§ WHAT YOU WILL DO
Pictures do not belong in the copy; retype the records below exactly.

____

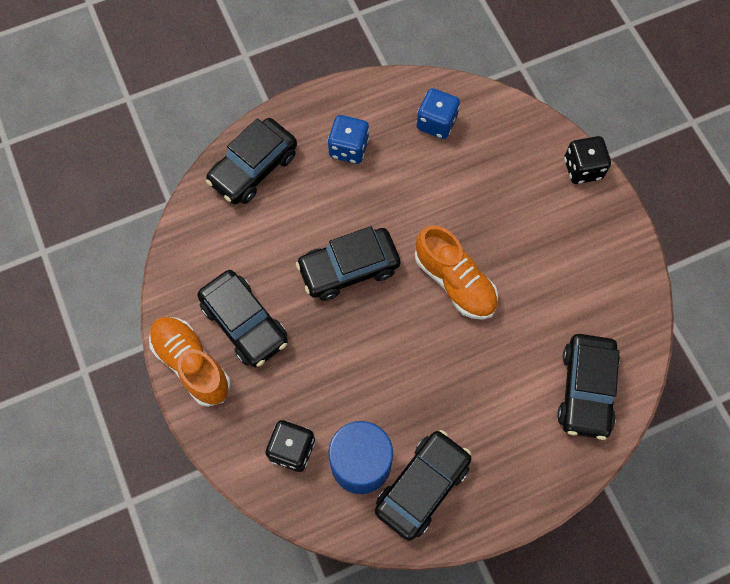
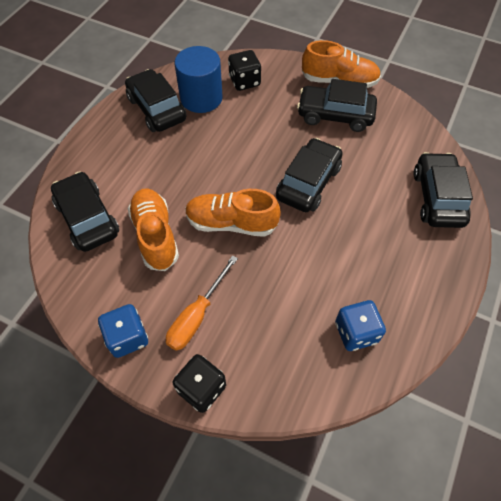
camera: 140 degrees right, 10 degrees down
blue dice [328,115,369,164] -> blue dice moved to [98,304,148,358]
black car [375,430,472,541] -> black car turned 150 degrees clockwise [125,69,187,132]
none -> orange shoe [128,188,179,271]
none -> orange screwdriver [166,255,238,351]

____

§ EXERCISE OUTPUT
camera: 140 degrees right, 10 degrees down
blue dice [328,115,369,164] -> blue dice moved to [98,304,148,358]
black car [375,430,472,541] -> black car turned 150 degrees clockwise [125,69,187,132]
none -> orange shoe [128,188,179,271]
none -> orange screwdriver [166,255,238,351]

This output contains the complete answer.